* **DATA LISTING**:
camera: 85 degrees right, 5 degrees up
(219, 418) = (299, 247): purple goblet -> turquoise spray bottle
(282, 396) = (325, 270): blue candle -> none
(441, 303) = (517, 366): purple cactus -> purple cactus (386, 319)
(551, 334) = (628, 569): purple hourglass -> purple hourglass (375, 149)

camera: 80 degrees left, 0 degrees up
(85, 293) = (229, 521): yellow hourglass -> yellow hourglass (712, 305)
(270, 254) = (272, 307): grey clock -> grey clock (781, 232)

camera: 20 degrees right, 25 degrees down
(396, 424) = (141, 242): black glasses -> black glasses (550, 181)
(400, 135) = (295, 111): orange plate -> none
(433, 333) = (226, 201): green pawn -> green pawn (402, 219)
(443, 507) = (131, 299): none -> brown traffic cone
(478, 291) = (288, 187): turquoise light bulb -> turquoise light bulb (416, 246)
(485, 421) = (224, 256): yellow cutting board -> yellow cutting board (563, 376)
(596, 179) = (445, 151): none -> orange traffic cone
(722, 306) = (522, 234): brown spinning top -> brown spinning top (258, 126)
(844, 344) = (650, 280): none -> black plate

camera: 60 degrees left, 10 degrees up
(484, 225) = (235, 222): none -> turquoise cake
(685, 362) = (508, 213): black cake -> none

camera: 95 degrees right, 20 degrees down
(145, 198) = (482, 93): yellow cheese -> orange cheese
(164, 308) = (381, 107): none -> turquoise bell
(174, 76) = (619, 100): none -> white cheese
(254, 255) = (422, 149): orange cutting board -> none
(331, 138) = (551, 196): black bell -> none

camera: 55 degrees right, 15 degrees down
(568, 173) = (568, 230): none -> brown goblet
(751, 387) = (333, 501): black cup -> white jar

* **ACTIVITY**:
The expected result is every line above containing the string "left".

* **REPLY**:
camera: 80 degrees left, 0 degrees up
camera: 60 degrees left, 10 degrees up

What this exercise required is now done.